**BRIEF**
Output only the lines that run from the one with "camera: 115 degrees right, 10 degrees up" to the final line of the material, exactly as they are written.

•••

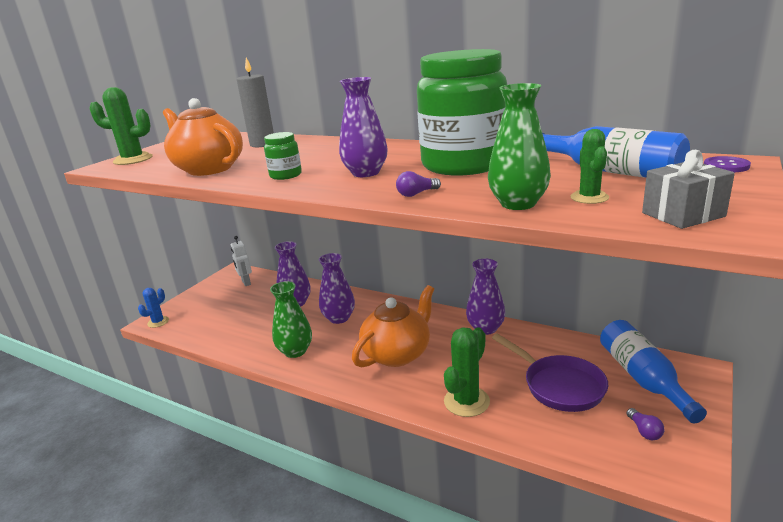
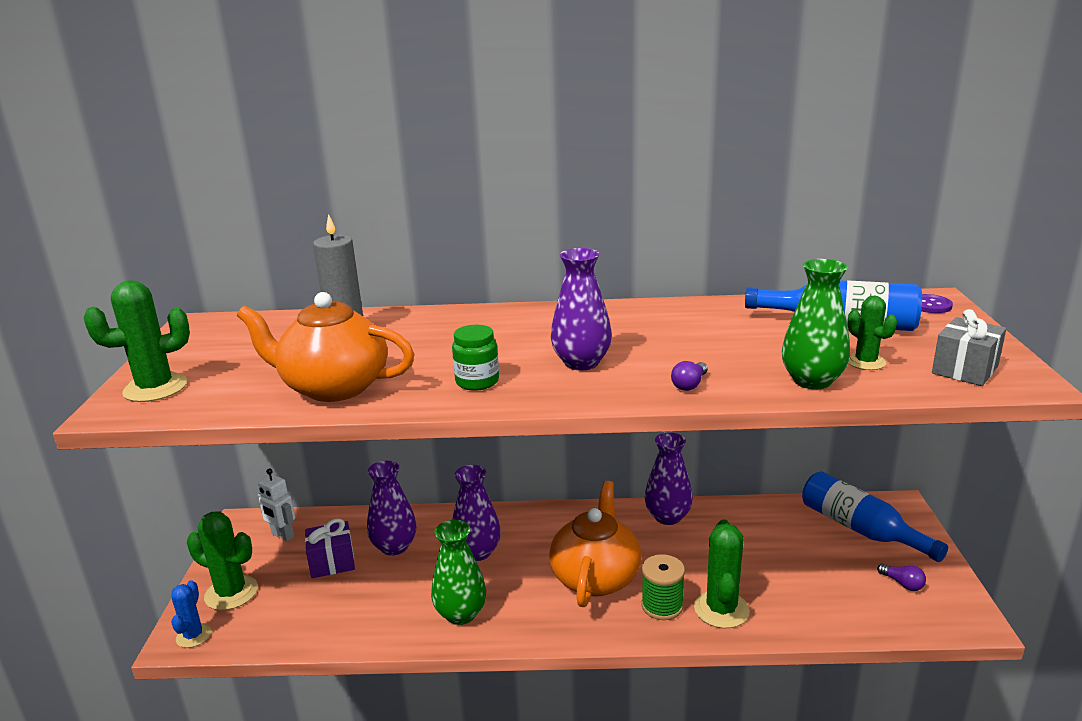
camera: 30 degrees left, 0 degrees up
green jar [417,49,507,175] -> none
purple pan [492,333,608,412] -> none
none -> green cactus [187,511,258,610]
none -> purple gift [305,518,355,578]
none -> green spool [641,554,685,620]

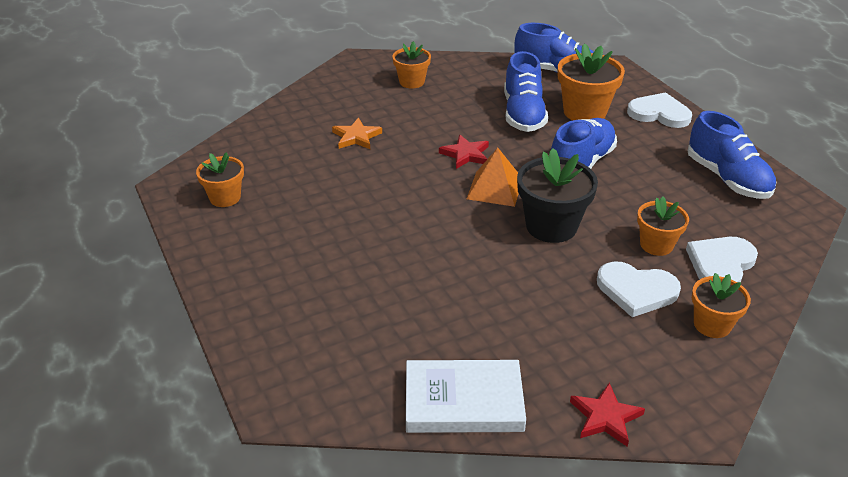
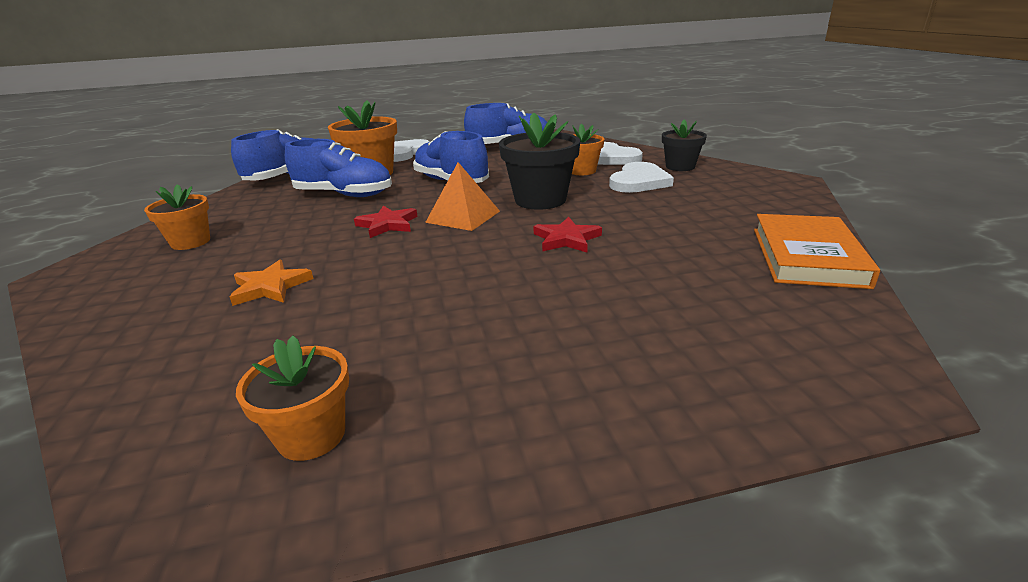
camera: 75 degrees left, 10 degrees down
white book [406,360,526,433] -> orange book [754,214,880,289]
red star [570,383,645,447] -> red star moved to [533,217,602,252]
orange flower pot [692,273,751,338] -> black flower pot [662,120,707,171]

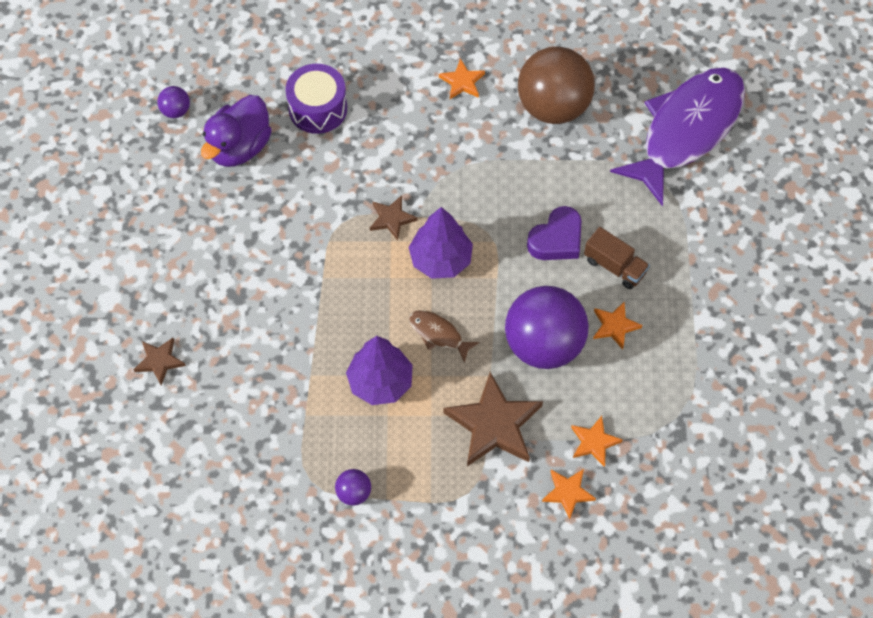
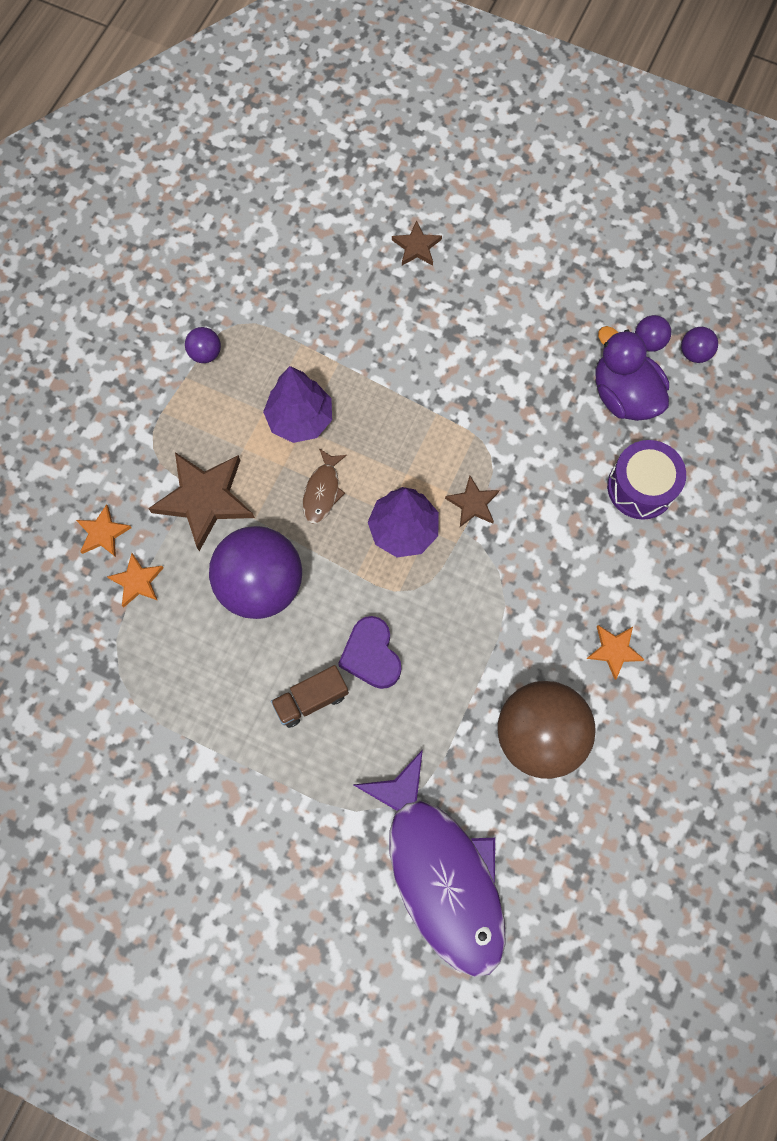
camera: 115 degrees right, 10 degrees up
brown fish [409,310,480,363] -> brown fish turned 135 degrees clockwise [303,448,347,524]
orange star [593,302,642,350] -> none
none -> purple ball [635,315,671,352]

•••

**PROBLEM SOLUTION**
camera: 115 degrees right, 10 degrees up
brown fish [409,310,480,363] -> brown fish turned 135 degrees clockwise [303,448,347,524]
orange star [593,302,642,350] -> none
none -> purple ball [635,315,671,352]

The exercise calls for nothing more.